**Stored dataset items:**
******************************

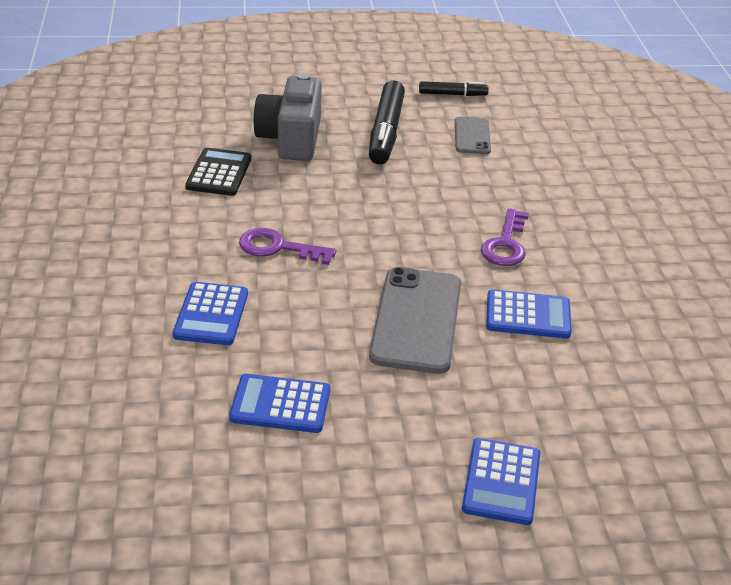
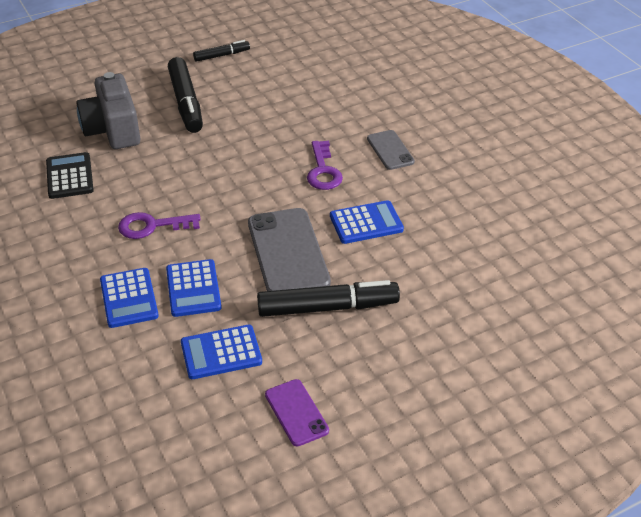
camera: 20 degrees left, 5 degrees up
grey phone [455,117,491,154] -> grey phone moved to [367,130,415,170]
blue calculator [462,438,540,525] -> blue calculator moved to [166,259,222,317]
none -> black marker [257,280,400,317]
none -> purple phone [265,379,329,446]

******************************

**Task to carry out:**
Each record above should be duplicated word for word, with no pictures included.

**Solution:**
camera: 20 degrees left, 5 degrees up
grey phone [455,117,491,154] -> grey phone moved to [367,130,415,170]
blue calculator [462,438,540,525] -> blue calculator moved to [166,259,222,317]
none -> black marker [257,280,400,317]
none -> purple phone [265,379,329,446]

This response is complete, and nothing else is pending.